# [TASK]
Going through the material below, output exactly the lines from the one containing "none -> lime 1x2 brick [558,342,620,372]" through the one containing "none -> lime 1x1 brick [973,342,1003,372]", and no pictures.

# [DATA SHOWN]

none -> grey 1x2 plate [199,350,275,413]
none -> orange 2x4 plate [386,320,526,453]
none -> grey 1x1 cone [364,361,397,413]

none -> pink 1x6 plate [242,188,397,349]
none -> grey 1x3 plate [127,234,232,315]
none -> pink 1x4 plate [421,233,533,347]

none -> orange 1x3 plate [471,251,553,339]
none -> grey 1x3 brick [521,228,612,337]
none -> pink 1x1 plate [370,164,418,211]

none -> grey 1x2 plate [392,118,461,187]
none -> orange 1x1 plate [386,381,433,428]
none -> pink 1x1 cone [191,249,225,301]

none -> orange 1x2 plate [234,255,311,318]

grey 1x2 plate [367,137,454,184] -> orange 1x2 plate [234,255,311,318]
...
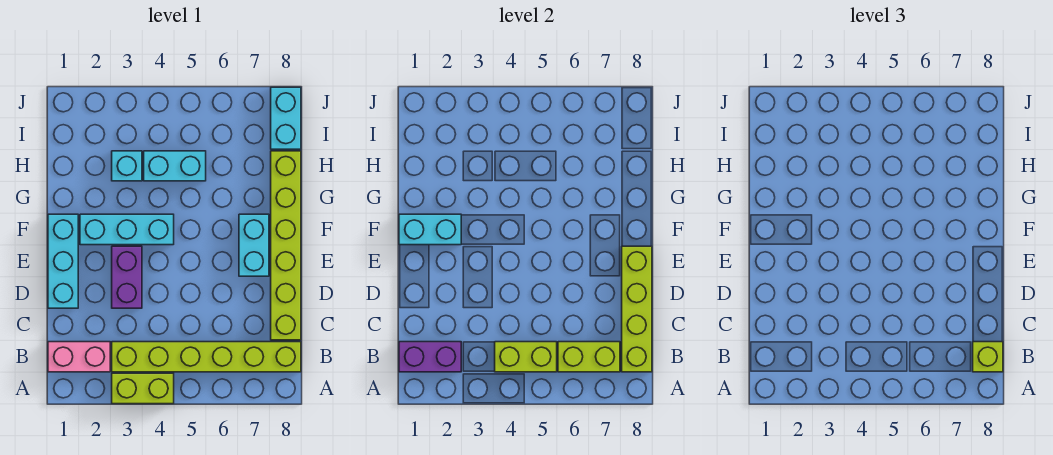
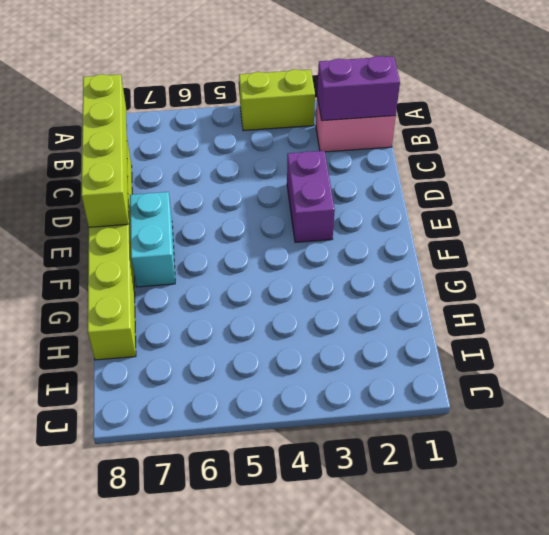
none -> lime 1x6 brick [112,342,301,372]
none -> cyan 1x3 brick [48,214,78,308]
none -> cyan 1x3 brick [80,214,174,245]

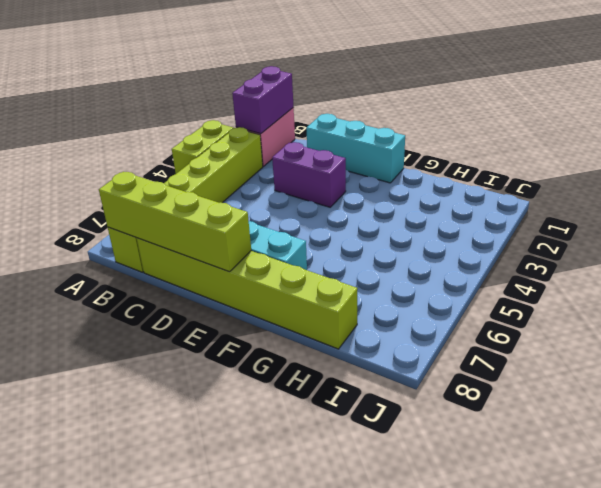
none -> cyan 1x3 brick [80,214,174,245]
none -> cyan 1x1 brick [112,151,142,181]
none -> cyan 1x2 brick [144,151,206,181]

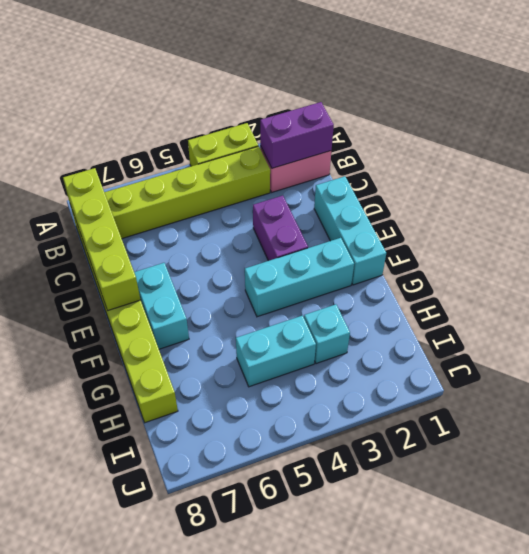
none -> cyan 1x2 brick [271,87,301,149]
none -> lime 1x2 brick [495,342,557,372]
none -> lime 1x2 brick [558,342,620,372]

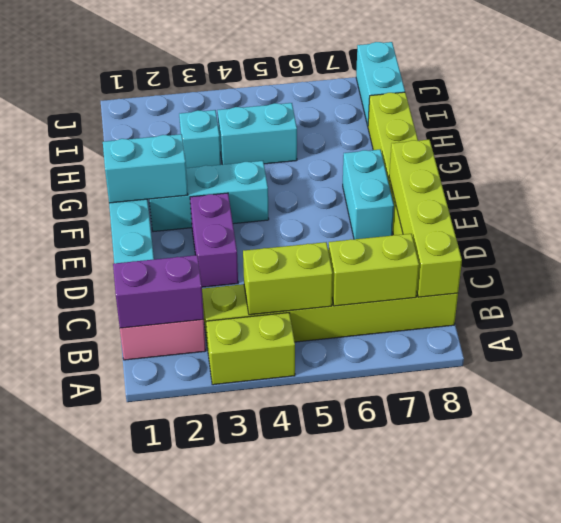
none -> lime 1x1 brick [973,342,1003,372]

# [ANSWER SPACE]
none -> lime 1x2 brick [558,342,620,372]

none -> lime 1x1 brick [973,342,1003,372]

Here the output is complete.